[Collection entries]
▽

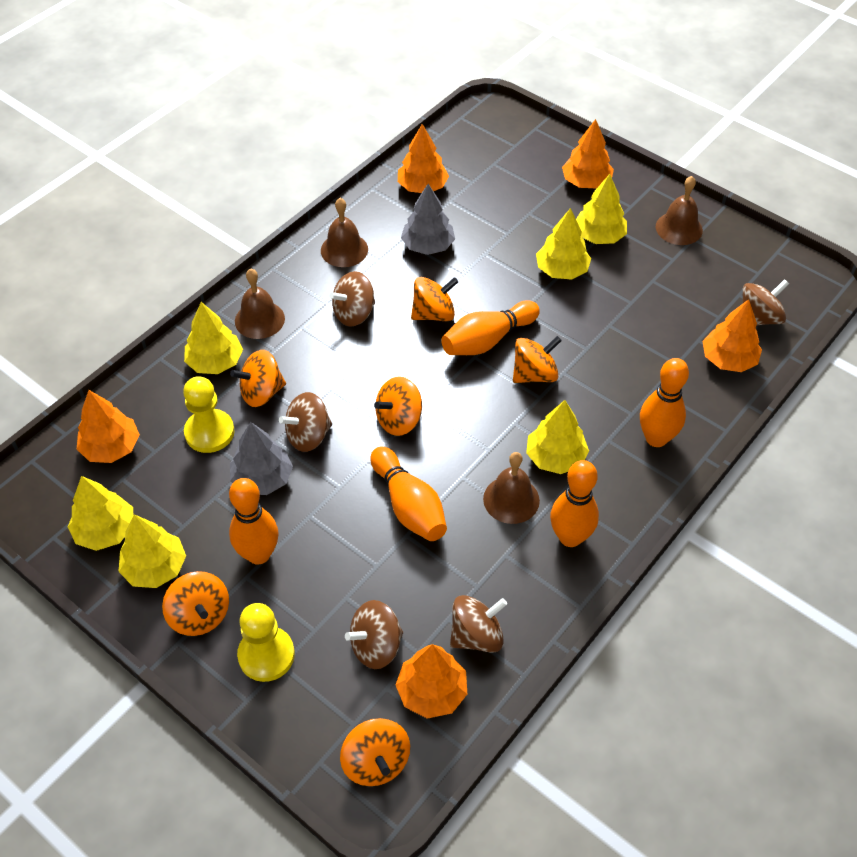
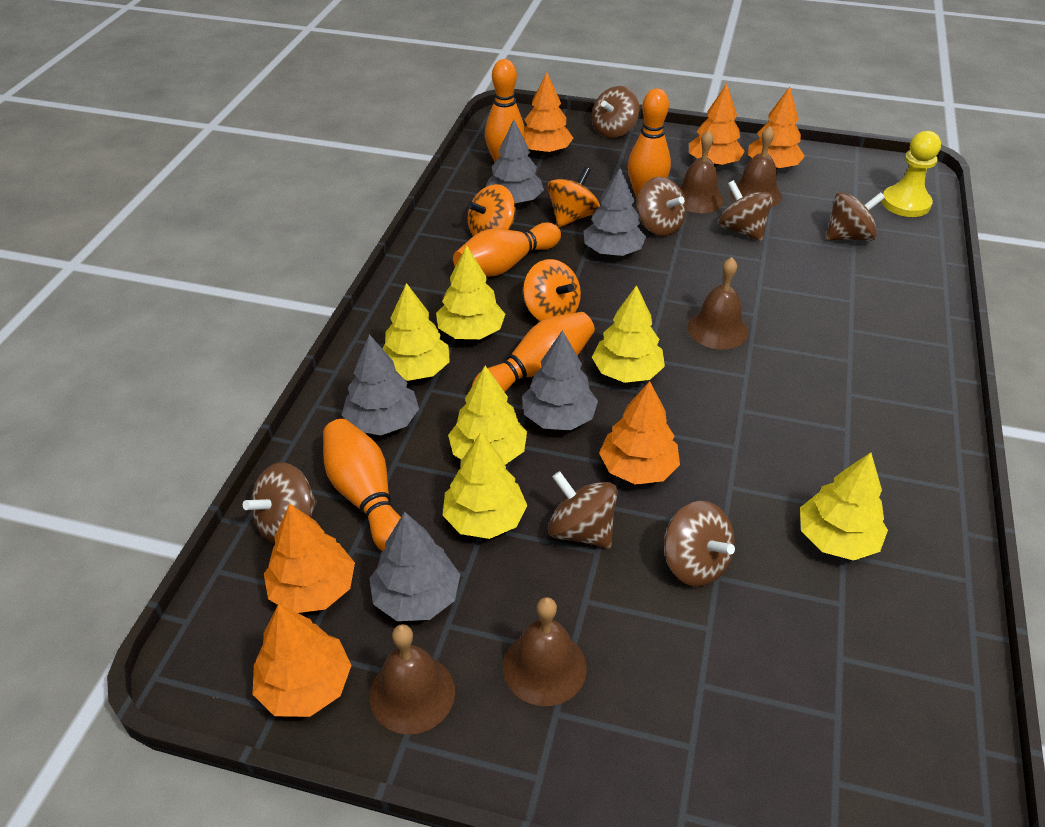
brown bell: [235,269,285,339] [321,198,368,267] [483,452,540,524] [656,176,703,245] = 4 -> [369,624,455,734] [503,597,587,706] [680,130,724,213] [687,257,748,349] [730,126,782,207] = 5
brown spinning top: [279,392,332,452] [329,271,375,327] [345,600,403,669] [450,595,507,653] [743,279,789,326] = 5 -> [243,463,317,544] [548,471,617,548] [592,86,639,138] [637,177,687,236] [664,501,735,586] [718,180,773,241] [826,192,885,241] = 7
grey tree: [230,422,293,495] [401,184,455,255] = 2 -> [342,334,419,435] [369,512,460,621] [486,120,544,204] [522,330,598,430] [584,168,646,256] = 5
orange spinning top: [162,571,229,636] [230,350,286,407] [340,718,410,786] [374,376,422,436] [411,277,458,321] [513,336,562,383] = 6 -> [467,184,516,236] [523,259,581,321] [547,167,600,227] = 3
orange tree: [77,390,140,463] [396,644,467,719] [398,124,449,193] [562,119,614,188] [703,299,762,372] = 5 -> [252,604,352,717] [264,504,355,613] [525,72,574,154] [599,381,680,485] [689,84,745,167] [748,87,805,170] = 6
yellow pawn: [183,376,235,453] [237,603,295,682] = 2 -> [882,131,941,217] = 1

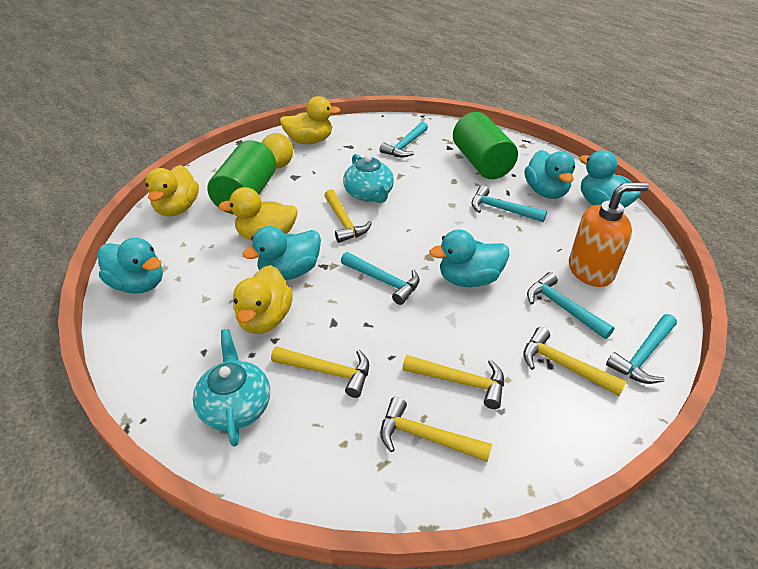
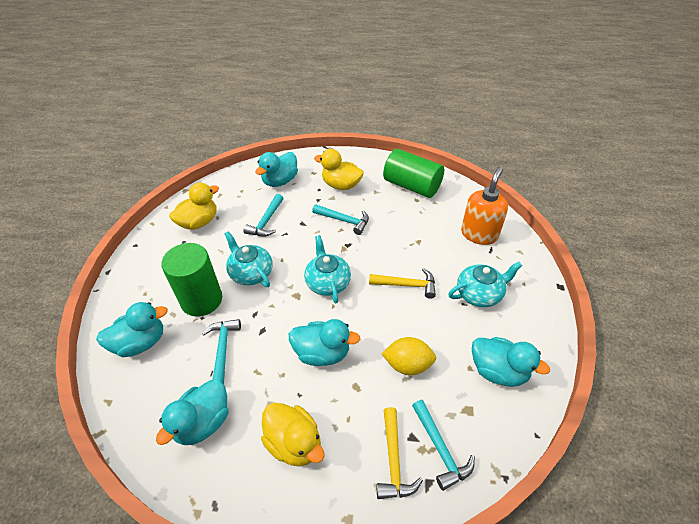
turquoise hammer: [341,252,420,305] [379,122,428,157] [472,185,547,222] [527,272,615,339] [606,314,677,384] = 5 -> [202,319,241,384] [243,194,283,237] [312,204,369,235] [412,400,475,491] = 4
turquoise teapot: [193,329,270,447] [343,154,394,203] = 2 -> [225,231,273,287] [304,235,351,303] [448,262,522,307] = 3
yellow duck: [146,165,199,216] [218,187,298,241] [233,265,293,334] [280,96,341,144] = 4 -> [169,183,219,230] [261,403,325,467] [314,149,364,190] = 3
yellow hammer: [271,346,369,398] [324,189,372,243] [380,397,492,462] [402,355,504,409] [523,327,627,396] = 5 -> [369,268,436,299] [377,407,423,499] = 2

△

*WHAT TO PRODUCE*
Filter the data for the string "turquoise" and copy every line that has it.

*RESPONSE*
turquoise hammer: [341,252,420,305] [379,122,428,157] [472,185,547,222] [527,272,615,339] [606,314,677,384] = 5 -> [202,319,241,384] [243,194,283,237] [312,204,369,235] [412,400,475,491] = 4
turquoise teapot: [193,329,270,447] [343,154,394,203] = 2 -> [225,231,273,287] [304,235,351,303] [448,262,522,307] = 3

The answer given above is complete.